Locate the line bearing "(133, 139) = (753, 155): none -> pink tape" in the material below, then reproduce it and each following line up to and including the line bearing "(579, 324) = (196, 215): yellow".
── Exercise material ──
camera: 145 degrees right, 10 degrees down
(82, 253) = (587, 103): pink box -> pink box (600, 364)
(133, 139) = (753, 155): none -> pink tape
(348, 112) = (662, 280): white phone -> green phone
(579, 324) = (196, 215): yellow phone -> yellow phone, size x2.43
───
── Exercise material ──
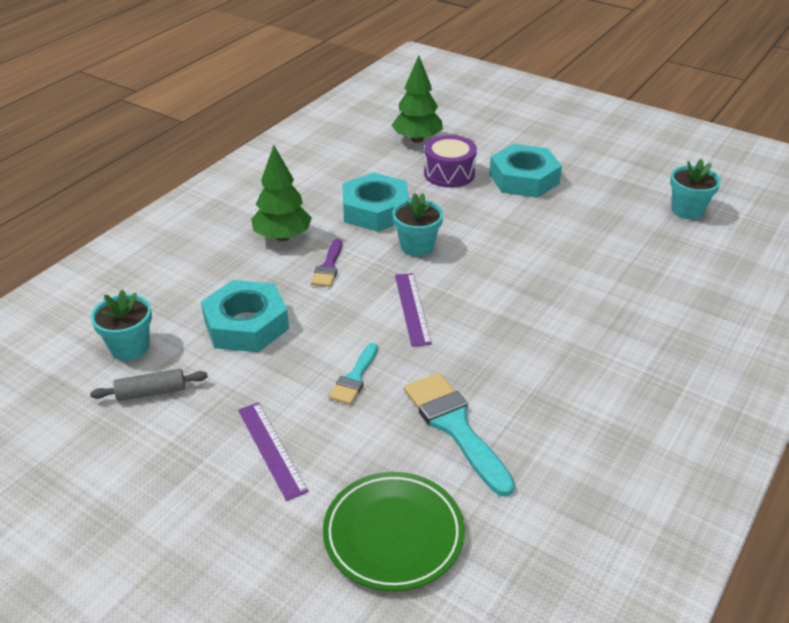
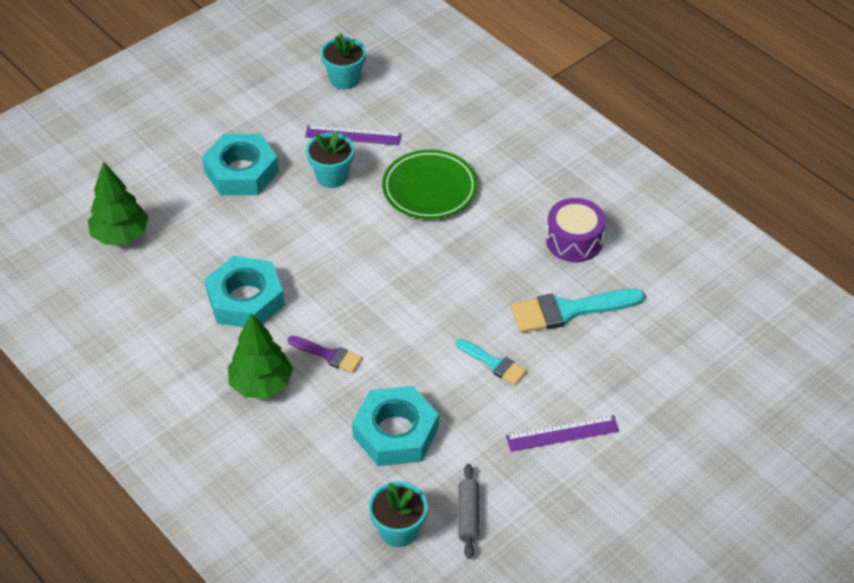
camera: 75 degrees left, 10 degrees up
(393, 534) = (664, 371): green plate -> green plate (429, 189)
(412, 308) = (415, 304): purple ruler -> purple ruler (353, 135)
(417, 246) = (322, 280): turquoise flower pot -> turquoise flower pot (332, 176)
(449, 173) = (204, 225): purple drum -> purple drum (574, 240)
───
── Exercise material ──
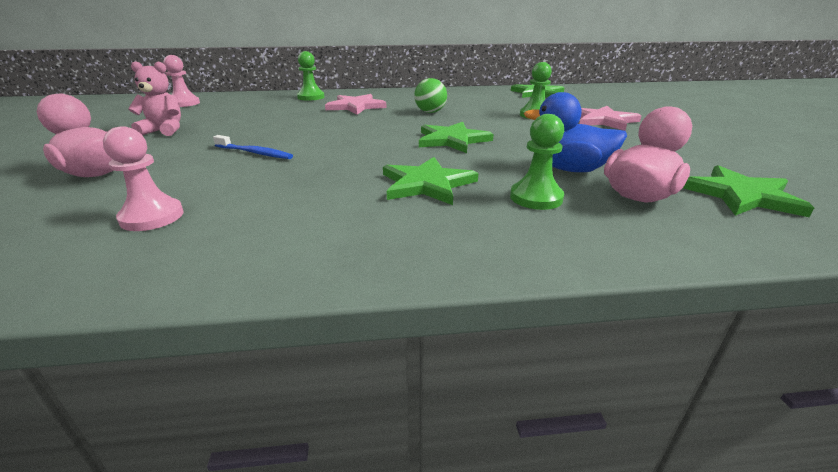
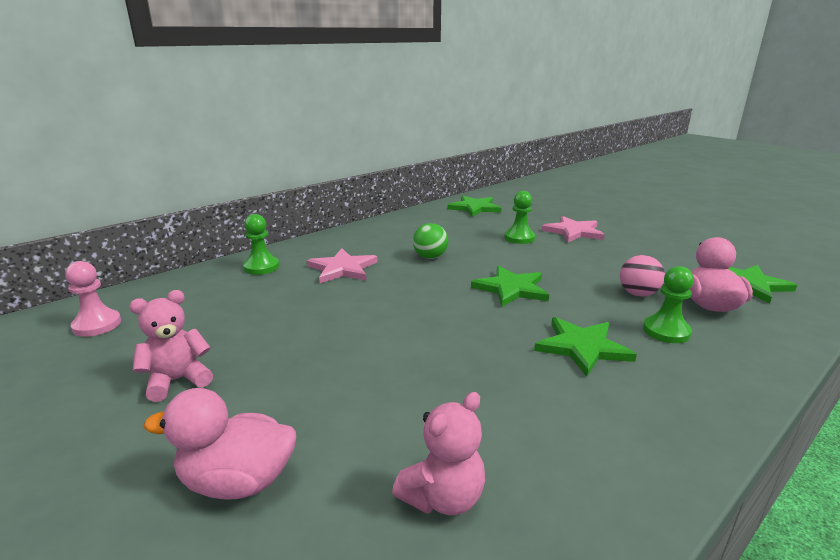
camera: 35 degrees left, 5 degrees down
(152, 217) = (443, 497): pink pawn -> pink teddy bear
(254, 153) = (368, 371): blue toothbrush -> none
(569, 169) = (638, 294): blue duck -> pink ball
───
Result for this exercise
(133, 139) = (753, 155): none -> pink tape
(348, 112) = (662, 280): white phone -> green phone
(579, 324) = (196, 215): yellow phone -> yellow phone, size x2.43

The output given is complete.